**Work to complete**
Show every line below that contains the string "right", copying each one in full. Case counts.

**The input**
_ _ _ _ _ _ _

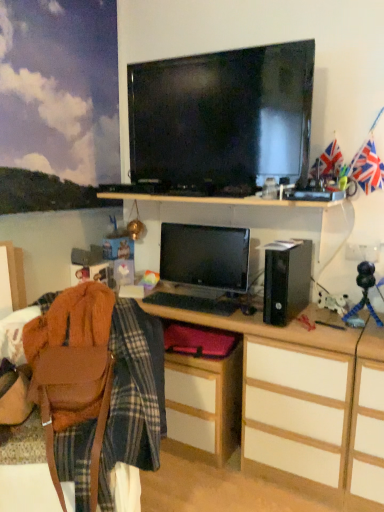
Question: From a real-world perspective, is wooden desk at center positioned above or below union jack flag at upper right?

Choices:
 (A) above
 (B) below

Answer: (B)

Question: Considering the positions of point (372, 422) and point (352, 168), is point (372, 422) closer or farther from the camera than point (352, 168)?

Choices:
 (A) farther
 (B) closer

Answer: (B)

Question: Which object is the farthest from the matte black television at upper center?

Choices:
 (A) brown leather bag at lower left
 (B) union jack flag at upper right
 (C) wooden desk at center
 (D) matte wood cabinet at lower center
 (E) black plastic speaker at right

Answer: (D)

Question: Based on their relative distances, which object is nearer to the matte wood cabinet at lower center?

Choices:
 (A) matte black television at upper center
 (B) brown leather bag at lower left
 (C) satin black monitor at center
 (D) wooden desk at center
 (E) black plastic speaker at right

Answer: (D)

_ _ _ _ _ _ _

**In response**
Question: From a real-world perspective, is wooden desk at center positioned above or below union jack flag at upper right?
 (B) union jack flag at upper right
 (E) black plastic speaker at right
 (E) black plastic speaker at right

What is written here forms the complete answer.